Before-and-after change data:
◇ ◇ ◇ ◇ ◇ ◇ ◇
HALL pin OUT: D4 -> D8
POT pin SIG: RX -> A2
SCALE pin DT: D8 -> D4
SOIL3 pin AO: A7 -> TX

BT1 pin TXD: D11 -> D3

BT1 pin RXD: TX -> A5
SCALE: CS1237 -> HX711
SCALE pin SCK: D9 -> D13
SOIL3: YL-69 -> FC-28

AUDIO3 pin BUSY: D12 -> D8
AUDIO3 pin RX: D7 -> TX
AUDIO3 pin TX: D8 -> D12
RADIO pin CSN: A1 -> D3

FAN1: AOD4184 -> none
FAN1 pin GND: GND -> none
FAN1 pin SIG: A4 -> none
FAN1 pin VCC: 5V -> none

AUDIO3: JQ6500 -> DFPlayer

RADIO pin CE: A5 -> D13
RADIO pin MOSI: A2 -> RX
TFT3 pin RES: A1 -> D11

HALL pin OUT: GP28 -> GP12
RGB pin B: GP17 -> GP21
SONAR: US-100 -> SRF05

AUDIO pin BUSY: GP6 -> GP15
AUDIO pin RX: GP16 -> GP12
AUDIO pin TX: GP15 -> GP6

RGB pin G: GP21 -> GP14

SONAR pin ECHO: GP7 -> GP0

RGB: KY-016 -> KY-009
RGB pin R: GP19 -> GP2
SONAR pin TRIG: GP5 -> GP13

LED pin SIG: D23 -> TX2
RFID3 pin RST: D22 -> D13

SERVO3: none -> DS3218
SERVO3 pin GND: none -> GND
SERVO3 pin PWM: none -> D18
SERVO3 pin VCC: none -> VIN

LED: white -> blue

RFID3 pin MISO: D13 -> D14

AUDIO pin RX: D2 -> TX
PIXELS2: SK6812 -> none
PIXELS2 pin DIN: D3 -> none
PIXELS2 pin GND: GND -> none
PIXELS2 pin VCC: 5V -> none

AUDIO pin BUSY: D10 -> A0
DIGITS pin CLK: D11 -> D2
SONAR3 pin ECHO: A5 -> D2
◇ ◇ ◇ ◇ ◇ ◇ ◇
WORK REQUIRED ->
Pull out every line holding "RADIO" from the records above, and copy it.

ANSWER SECTION ->
RADIO pin CSN: A1 -> D3
RADIO pin CE: A5 -> D13
RADIO pin MOSI: A2 -> RX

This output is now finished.